**Brief:**
Once the line with "<249 110> |" is found in the entries below, print it and each following line exactly, stopping after the line with "recolor | grey"; print nothing else.

Segment Start: Given data

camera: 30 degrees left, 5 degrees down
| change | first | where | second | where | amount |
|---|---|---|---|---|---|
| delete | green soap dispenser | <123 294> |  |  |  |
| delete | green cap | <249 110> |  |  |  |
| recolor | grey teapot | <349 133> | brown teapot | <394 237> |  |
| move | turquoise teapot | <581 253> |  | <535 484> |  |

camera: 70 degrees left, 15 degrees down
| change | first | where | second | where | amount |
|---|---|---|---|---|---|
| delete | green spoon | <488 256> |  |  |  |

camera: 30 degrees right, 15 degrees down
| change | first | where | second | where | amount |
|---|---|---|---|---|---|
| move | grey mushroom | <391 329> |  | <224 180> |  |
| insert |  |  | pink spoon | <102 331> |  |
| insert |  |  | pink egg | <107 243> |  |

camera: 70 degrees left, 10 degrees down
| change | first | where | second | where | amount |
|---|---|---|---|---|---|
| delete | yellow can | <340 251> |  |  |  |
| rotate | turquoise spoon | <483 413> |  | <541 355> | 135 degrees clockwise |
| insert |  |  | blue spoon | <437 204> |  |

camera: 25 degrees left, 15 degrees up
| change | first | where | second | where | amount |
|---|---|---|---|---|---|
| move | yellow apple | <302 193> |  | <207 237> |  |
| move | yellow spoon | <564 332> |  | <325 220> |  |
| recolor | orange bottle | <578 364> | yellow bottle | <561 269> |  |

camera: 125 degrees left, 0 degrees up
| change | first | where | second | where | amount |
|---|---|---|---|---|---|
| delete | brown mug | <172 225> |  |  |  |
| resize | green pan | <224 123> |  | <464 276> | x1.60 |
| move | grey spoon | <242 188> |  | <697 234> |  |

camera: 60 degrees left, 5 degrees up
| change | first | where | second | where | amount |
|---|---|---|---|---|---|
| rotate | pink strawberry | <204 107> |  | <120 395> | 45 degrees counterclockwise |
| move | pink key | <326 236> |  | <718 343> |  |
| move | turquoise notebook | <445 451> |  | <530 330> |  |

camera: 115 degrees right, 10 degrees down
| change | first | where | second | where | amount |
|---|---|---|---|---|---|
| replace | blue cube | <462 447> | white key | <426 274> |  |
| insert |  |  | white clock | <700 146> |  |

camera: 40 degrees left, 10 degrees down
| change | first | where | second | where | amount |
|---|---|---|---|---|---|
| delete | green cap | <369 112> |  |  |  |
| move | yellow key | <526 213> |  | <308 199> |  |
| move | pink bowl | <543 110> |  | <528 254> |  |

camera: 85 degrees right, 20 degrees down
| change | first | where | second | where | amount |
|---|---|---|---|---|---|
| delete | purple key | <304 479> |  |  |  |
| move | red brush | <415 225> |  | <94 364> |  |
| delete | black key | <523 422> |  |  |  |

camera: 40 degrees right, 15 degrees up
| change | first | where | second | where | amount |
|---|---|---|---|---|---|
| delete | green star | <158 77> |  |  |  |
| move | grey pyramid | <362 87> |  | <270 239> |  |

Segment End: Given data

**Response area:**
| delete | green cap | <249 110> |  |  |  |
| recolor | grey teapot | <349 133> | brown teapot | <394 237> |  |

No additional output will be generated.